◆ **GIVEN DATA**
**********
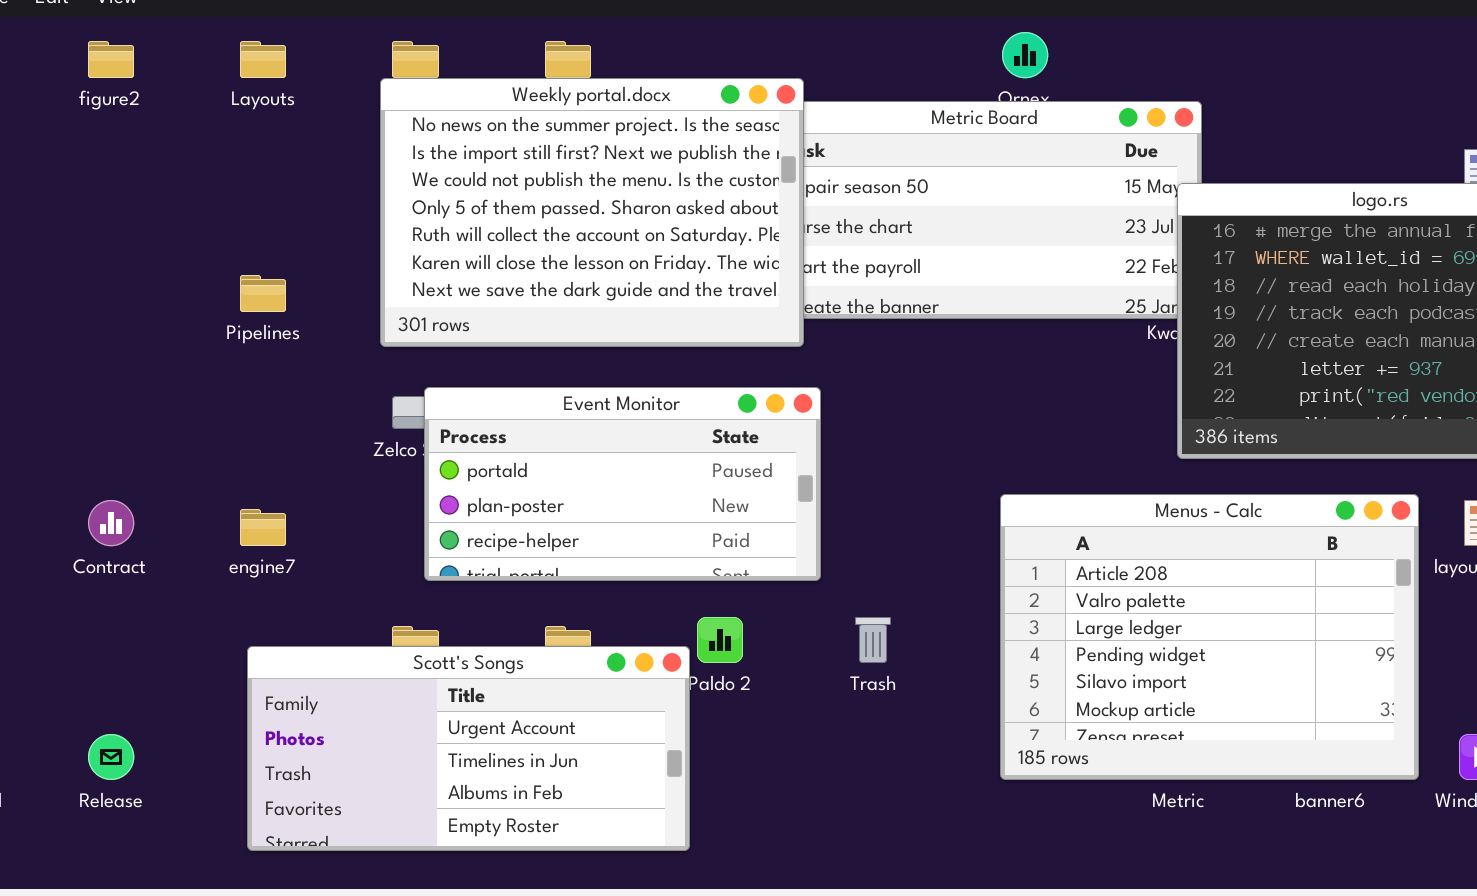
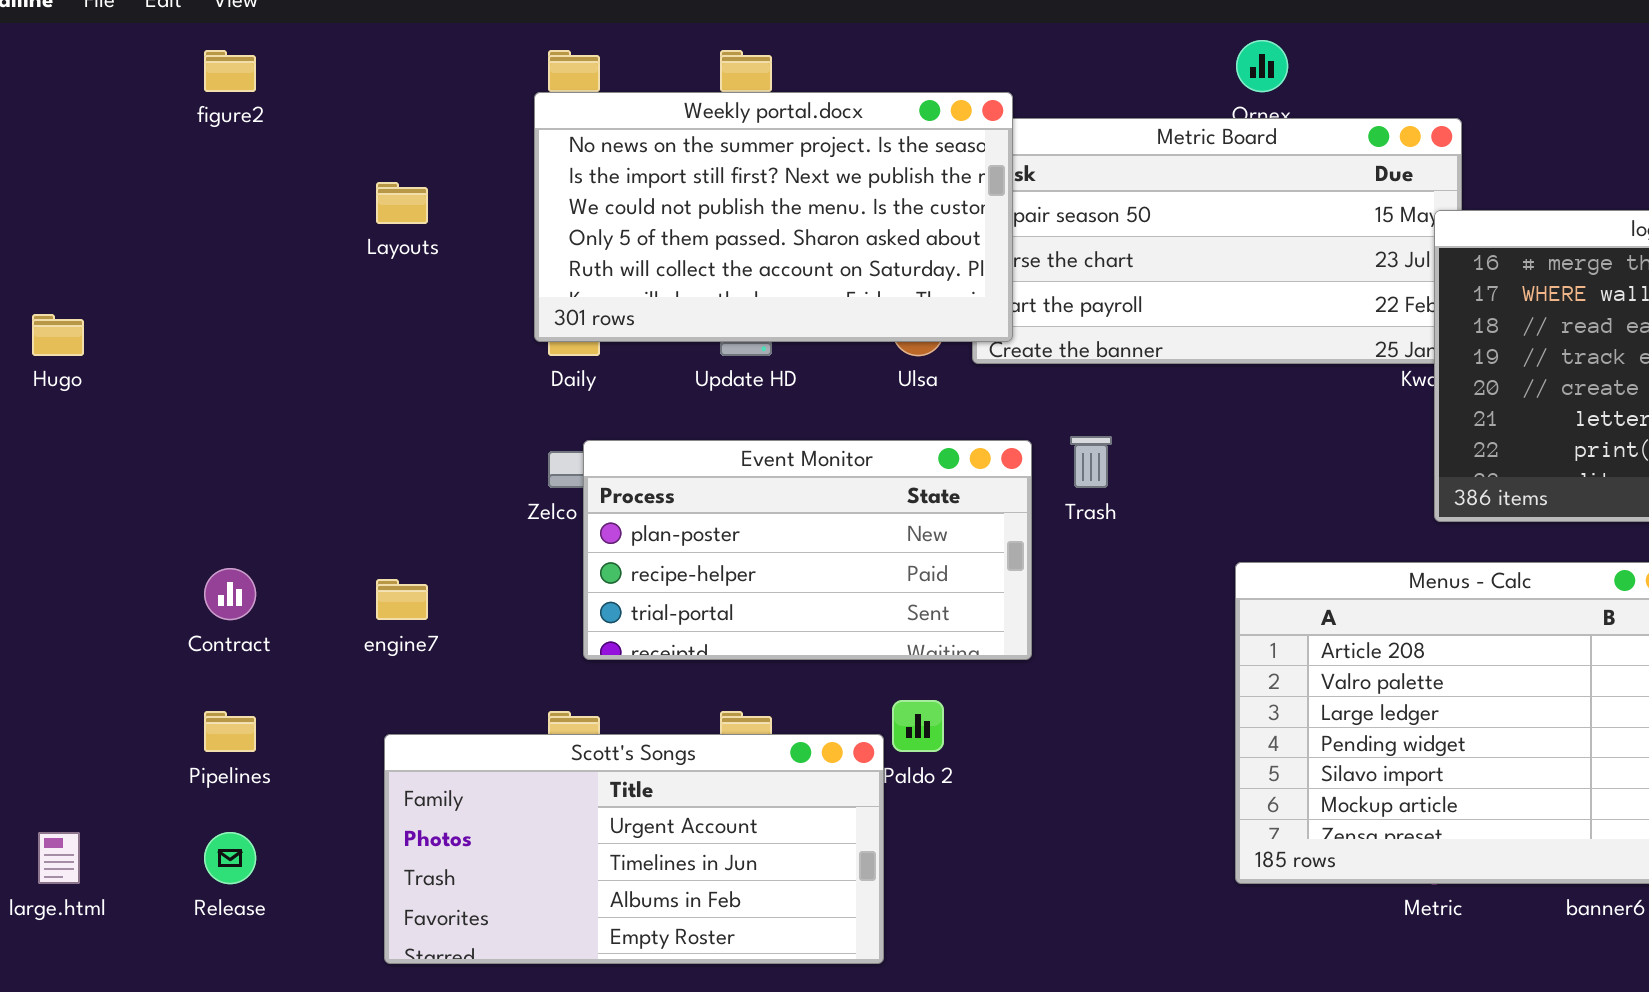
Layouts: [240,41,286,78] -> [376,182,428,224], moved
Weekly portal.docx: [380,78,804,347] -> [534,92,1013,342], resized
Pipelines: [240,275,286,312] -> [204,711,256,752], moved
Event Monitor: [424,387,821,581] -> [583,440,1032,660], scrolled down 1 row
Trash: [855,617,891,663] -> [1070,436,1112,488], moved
**********
◆ **WHAT TO DO**
Once you have checked every line of the material above, return the ones that hold the string "moved".

◆ **RESPONSE TO THE TASK**
Layouts: [240,41,286,78] -> [376,182,428,224], moved
Pipelines: [240,275,286,312] -> [204,711,256,752], moved
Trash: [855,617,891,663] -> [1070,436,1112,488], moved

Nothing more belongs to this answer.